◆ What the task requires:
Would you repeat every entry below word for word but drop the images?

[Start of Attachment]

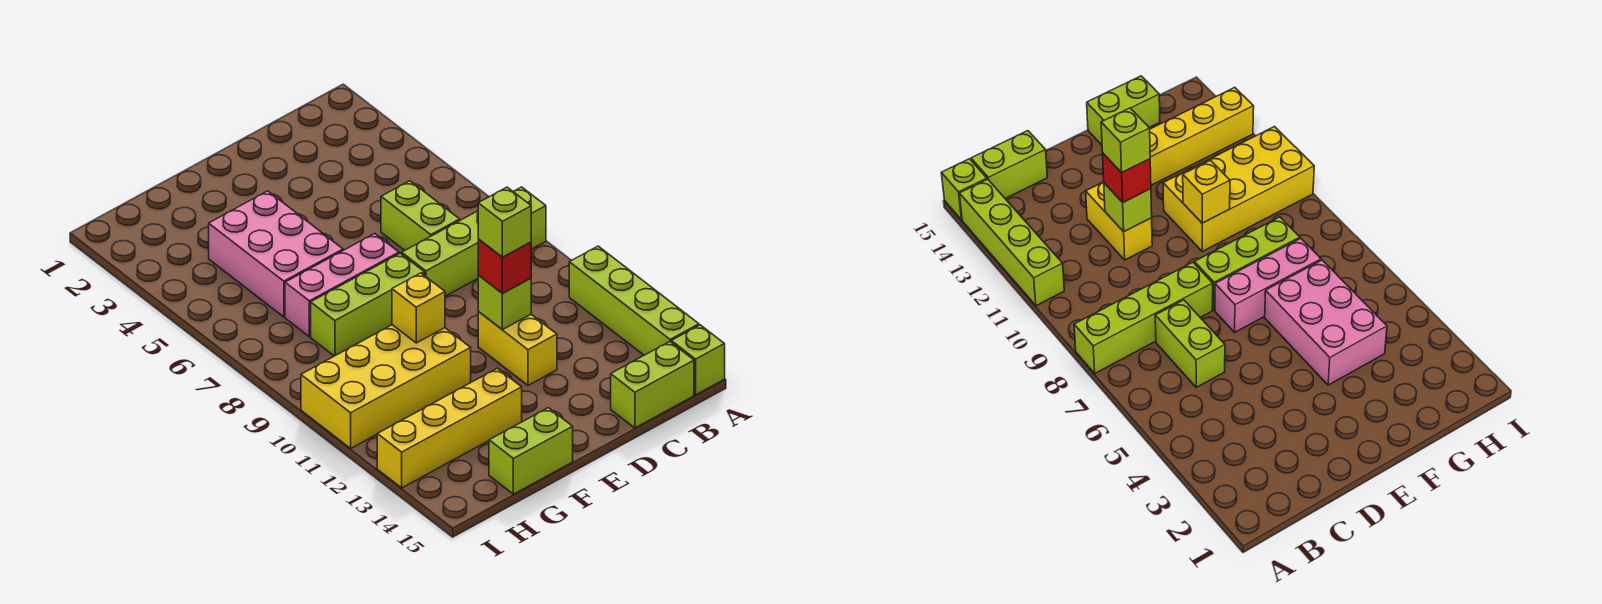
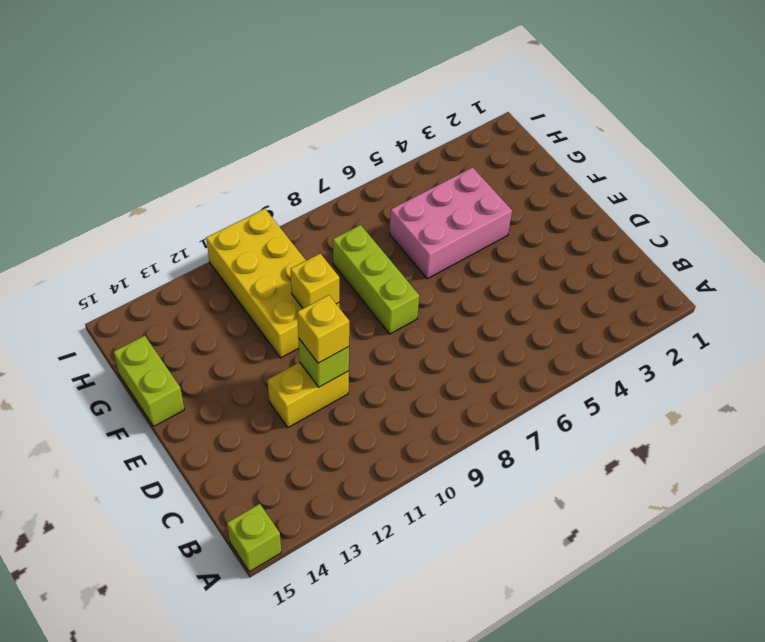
yellow 1x1 brick [297,295,349,363] -> red 1x1 brick [478,239,531,294]
none -> lime 1x4 brick [402,187,546,296]
none -> lime 1x4 brick [569,246,699,355]
none -> lime 1x2 brick [611,342,694,428]

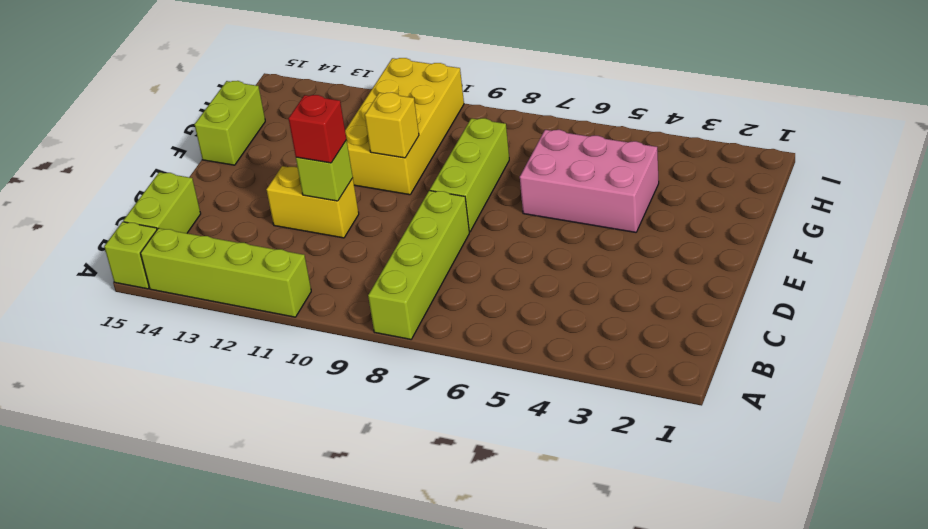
none -> lime 1x2 brick [381,181,460,250]
none -> pink 1x3 brick [285,234,399,337]
none -> yellow 1x4 brick [377,368,522,488]

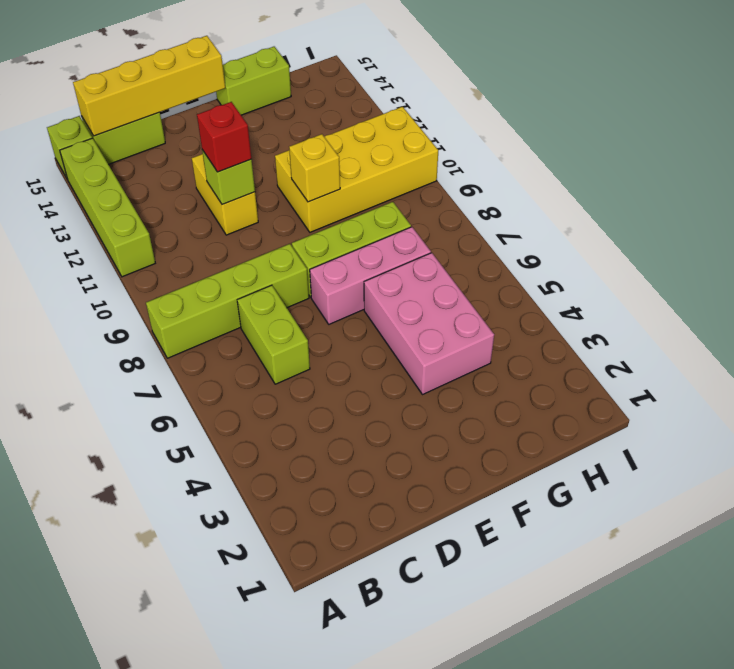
yellow 1x4 brick [73,36,225,136] -> yellow 1x4 brick moved to [377,368,522,488]
none -> lime 1x1 brick [478,187,531,257]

[End of Attachment]

◆ Answer to the problem:
yellow 1x1 brick [297,295,349,363] -> red 1x1 brick [478,239,531,294]
none -> lime 1x4 brick [402,187,546,296]
none -> lime 1x4 brick [569,246,699,355]
none -> lime 1x2 brick [611,342,694,428]

none -> lime 1x2 brick [381,181,460,250]
none -> pink 1x3 brick [285,234,399,337]
none -> yellow 1x4 brick [377,368,522,488]

yellow 1x4 brick [73,36,225,136] -> yellow 1x4 brick moved to [377,368,522,488]
none -> lime 1x1 brick [478,187,531,257]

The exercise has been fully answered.